**DATASET EXCERPTS:**
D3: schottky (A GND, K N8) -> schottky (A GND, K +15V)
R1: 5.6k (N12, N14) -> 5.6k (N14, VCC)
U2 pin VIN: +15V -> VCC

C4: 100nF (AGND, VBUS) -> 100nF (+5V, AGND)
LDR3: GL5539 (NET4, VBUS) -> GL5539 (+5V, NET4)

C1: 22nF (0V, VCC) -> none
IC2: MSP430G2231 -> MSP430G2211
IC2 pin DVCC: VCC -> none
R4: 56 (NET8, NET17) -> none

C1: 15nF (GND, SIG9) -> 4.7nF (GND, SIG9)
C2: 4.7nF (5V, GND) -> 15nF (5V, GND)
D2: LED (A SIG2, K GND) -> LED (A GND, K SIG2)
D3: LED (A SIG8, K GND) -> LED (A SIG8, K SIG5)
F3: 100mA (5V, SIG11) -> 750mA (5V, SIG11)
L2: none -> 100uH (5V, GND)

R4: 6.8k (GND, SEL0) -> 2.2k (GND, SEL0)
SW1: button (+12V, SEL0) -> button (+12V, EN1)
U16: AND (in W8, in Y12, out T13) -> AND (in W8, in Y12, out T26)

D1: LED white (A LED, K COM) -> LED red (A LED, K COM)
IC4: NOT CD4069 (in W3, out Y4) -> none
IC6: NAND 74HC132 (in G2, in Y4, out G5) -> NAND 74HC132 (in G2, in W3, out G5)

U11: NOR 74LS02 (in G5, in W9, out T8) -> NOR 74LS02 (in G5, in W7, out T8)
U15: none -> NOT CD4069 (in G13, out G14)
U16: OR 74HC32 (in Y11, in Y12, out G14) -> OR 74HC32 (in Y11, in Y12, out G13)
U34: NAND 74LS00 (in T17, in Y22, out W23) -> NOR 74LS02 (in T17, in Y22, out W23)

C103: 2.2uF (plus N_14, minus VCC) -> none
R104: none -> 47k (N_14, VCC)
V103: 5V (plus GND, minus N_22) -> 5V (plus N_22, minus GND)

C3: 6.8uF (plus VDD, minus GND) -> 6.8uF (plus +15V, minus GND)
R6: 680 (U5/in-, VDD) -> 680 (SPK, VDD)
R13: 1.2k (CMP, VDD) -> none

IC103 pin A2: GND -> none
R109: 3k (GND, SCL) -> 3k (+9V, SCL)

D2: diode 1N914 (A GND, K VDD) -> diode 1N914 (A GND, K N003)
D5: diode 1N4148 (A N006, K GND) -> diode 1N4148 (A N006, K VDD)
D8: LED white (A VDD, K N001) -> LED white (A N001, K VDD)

**EXERCISE DIRECTIONS:**
Whenever a line of the material above contains the string "NAND", copy that line out.

**RESPONSE BOX:**
IC6: NAND 74HC132 (in G2, in Y4, out G5) -> NAND 74HC132 (in G2, in W3, out G5)
U34: NAND 74LS00 (in T17, in Y22, out W23) -> NOR 74LS02 (in T17, in Y22, out W23)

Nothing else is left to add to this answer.